* ASSIGNMENT
Report each line of the entries below that has the word "blue" in it.

(INPUT FOR THIS TASK begins)

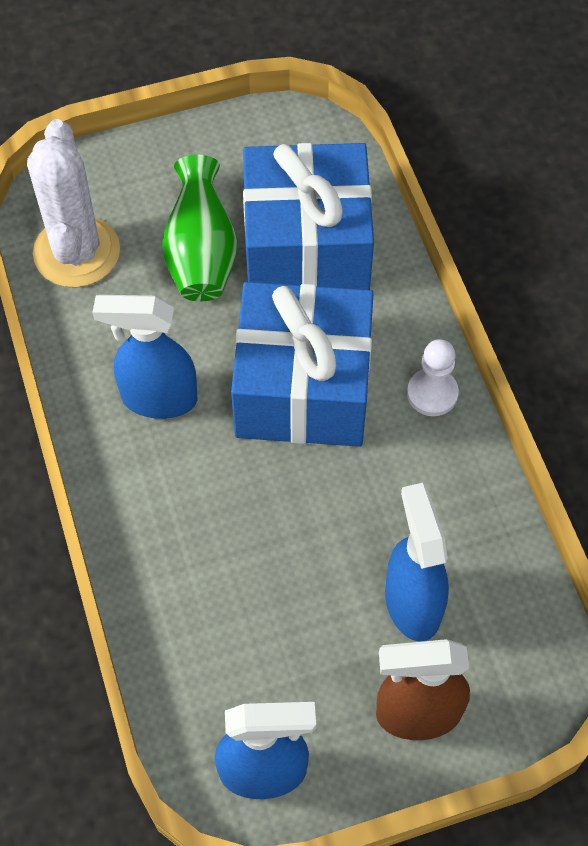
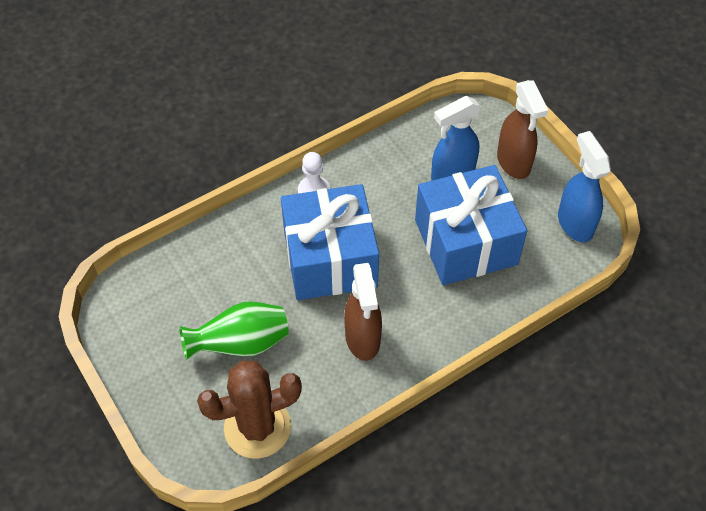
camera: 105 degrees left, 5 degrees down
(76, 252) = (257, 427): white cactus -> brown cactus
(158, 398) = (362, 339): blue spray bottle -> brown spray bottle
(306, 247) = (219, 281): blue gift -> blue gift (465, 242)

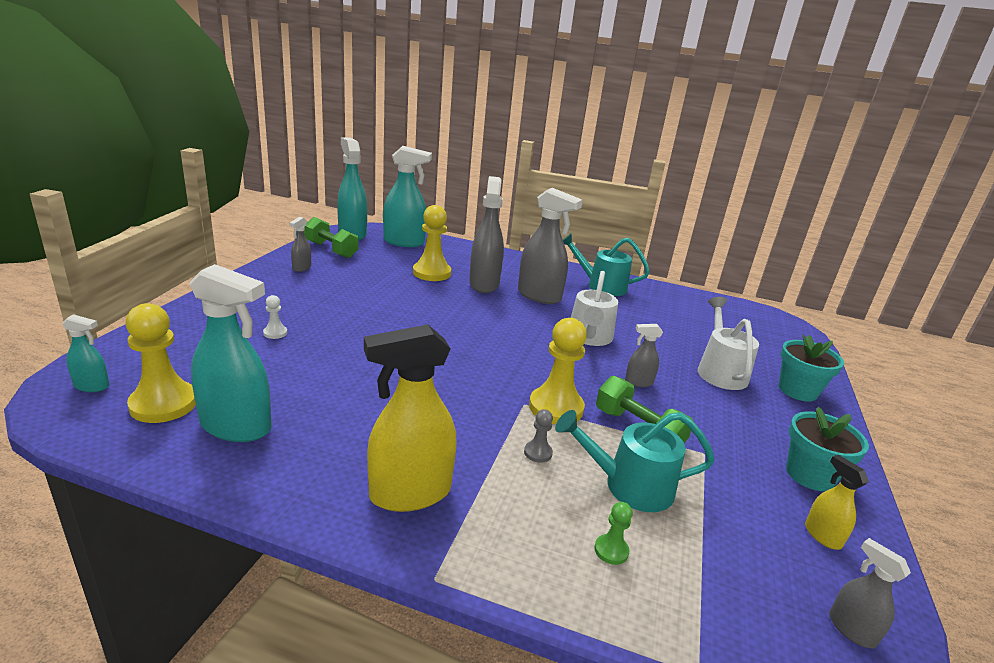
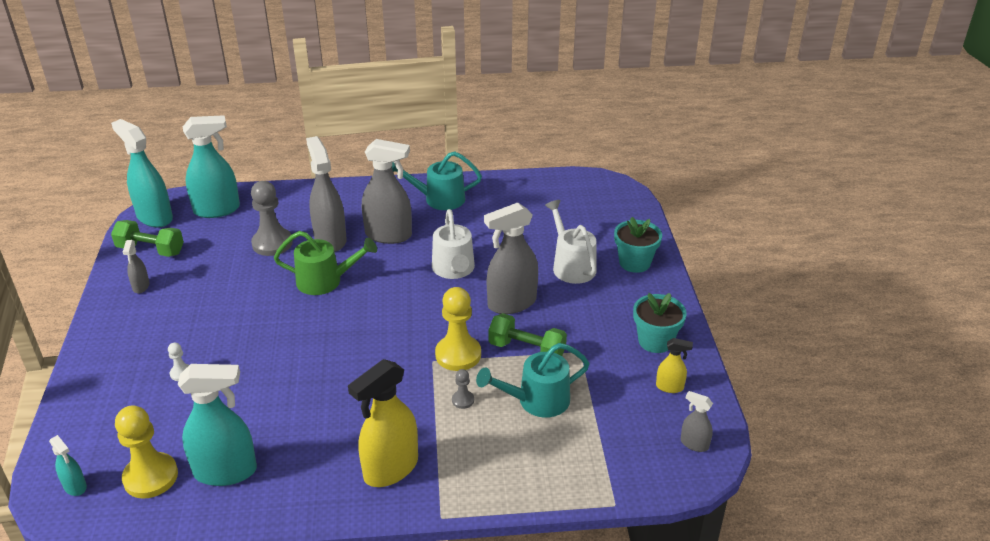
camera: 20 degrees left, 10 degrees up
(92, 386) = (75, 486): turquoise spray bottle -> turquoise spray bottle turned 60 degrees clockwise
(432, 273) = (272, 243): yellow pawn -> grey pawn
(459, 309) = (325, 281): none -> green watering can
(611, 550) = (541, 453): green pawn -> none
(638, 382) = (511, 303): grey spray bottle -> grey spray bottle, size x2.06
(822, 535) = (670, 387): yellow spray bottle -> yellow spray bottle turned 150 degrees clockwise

(INPUT FOR THIS TASK ends)

* WRITTEN SOLUTION
(158, 398) = (362, 339): blue spray bottle -> brown spray bottle
(306, 247) = (219, 281): blue gift -> blue gift (465, 242)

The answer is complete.